— YOUR GOAL —
Copy out lines with the word "nothing" from the material that follows.

Segment Start: DATA SHOWN

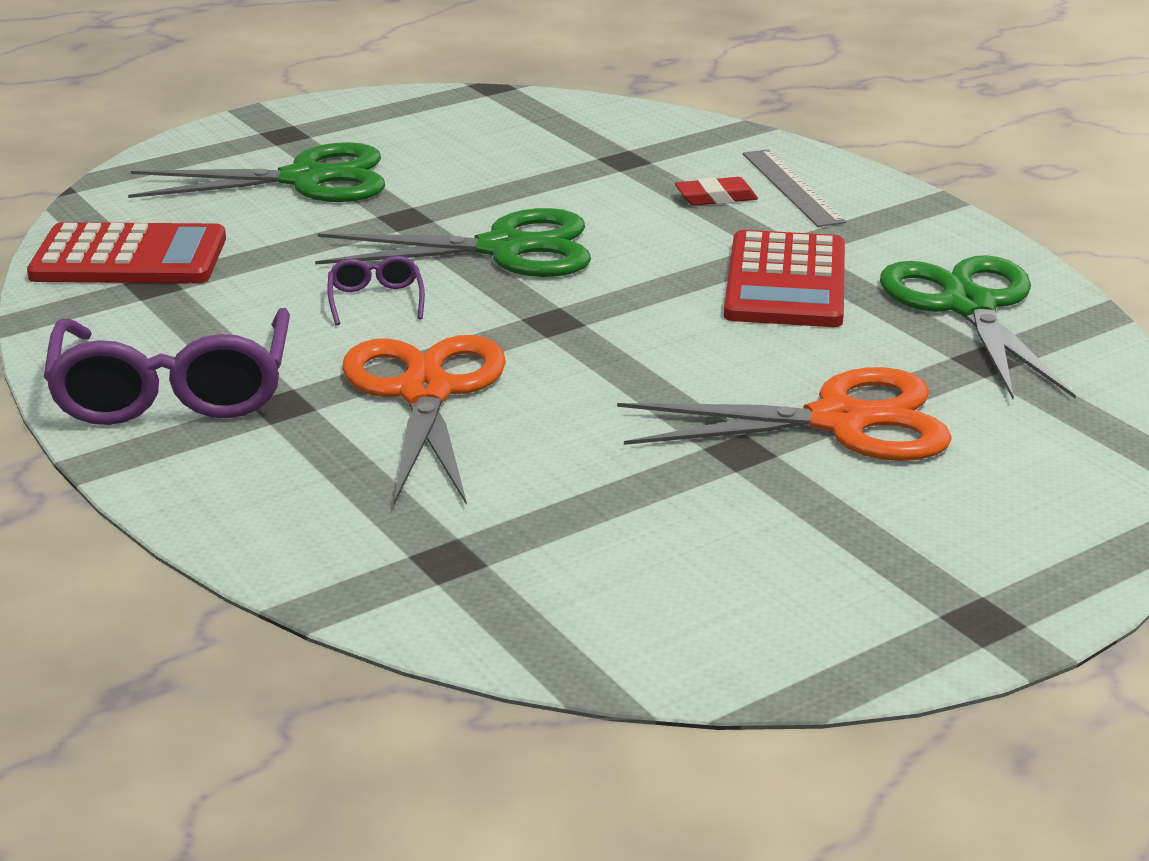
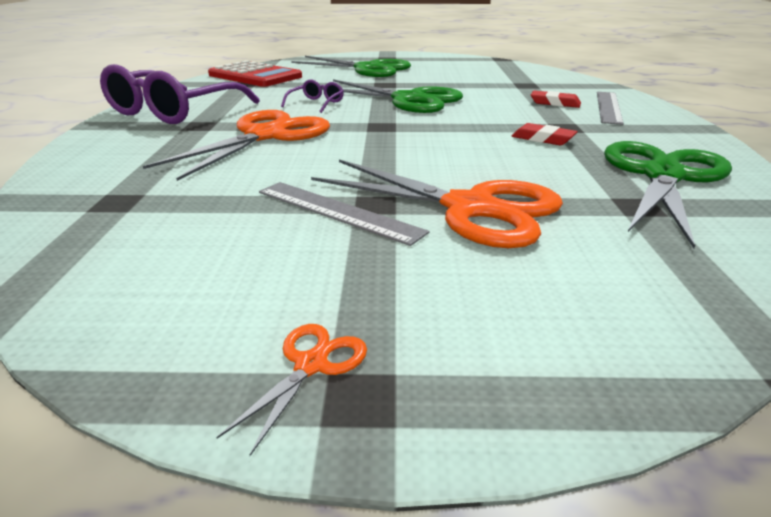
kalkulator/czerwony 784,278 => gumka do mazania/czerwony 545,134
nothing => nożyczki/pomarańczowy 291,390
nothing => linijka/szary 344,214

Segment End: DATA SHOWN

— REPLY TO THE TASK —
nothing => nożyczki/pomarańczowy 291,390
nothing => linijka/szary 344,214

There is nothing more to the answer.